**What you should do:** Write out each line of the data below, keeping every character the same.

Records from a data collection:
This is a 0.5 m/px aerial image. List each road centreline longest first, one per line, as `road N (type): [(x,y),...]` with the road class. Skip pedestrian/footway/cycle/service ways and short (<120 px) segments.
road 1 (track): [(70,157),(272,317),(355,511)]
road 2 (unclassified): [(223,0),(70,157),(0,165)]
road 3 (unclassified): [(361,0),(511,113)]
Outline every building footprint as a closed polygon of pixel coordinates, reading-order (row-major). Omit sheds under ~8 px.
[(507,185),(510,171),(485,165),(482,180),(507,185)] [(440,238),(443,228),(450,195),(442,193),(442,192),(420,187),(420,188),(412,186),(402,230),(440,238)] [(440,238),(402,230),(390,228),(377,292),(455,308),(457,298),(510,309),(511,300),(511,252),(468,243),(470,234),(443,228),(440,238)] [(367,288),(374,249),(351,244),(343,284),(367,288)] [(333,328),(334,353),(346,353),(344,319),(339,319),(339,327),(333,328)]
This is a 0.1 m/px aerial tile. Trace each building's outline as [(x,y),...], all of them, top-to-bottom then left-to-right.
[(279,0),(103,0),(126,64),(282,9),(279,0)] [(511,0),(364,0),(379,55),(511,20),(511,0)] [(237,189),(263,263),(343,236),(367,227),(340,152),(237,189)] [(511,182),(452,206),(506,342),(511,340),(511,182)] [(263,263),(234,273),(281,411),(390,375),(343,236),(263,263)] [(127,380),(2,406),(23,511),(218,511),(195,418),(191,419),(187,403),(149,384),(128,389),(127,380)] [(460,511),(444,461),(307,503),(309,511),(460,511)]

**Correct answer:**
This is a 0.5 m/px aerial image. List each road centreline longest first, one per line, as `road N (type): [(x,y),...]` with the road class. Skip pedestrian/footway/cycle/service ways and short (<120 px) segments.
road 1 (track): [(70,157),(272,317),(355,511)]
road 2 (unclassified): [(223,0),(70,157),(0,165)]
road 3 (unclassified): [(361,0),(511,113)]
Outline every building footprint as a closed polygon of pixel coordinates, reading-order (row-major). Omit sheds under ~8 px.
[(507,185),(510,171),(485,165),(482,180),(507,185)] [(440,238),(443,228),(450,195),(442,193),(442,192),(420,187),(420,188),(412,186),(402,230),(440,238)] [(440,238),(402,230),(390,228),(377,292),(455,308),(457,298),(510,309),(511,300),(511,252),(468,243),(470,234),(443,228),(440,238)] [(367,288),(374,249),(351,244),(343,284),(367,288)] [(333,328),(334,353),(346,353),(344,319),(339,319),(339,327),(333,328)]
This is a 0.1 m/px aerial tile. Trace each building's outline as [(x,y),...], all of them, top-to-bottom then left-to-right.
[(279,0),(103,0),(126,64),(282,9),(279,0)] [(511,0),(364,0),(379,55),(511,20),(511,0)] [(237,189),(263,263),(343,236),(367,227),(340,152),(237,189)] [(511,182),(452,206),(506,342),(511,340),(511,182)] [(263,263),(234,273),(281,411),(390,375),(343,236),(263,263)] [(127,380),(2,406),(23,511),(218,511),(195,418),(191,419),(187,403),(149,384),(128,389),(127,380)] [(460,511),(444,461),(307,503),(309,511),(460,511)]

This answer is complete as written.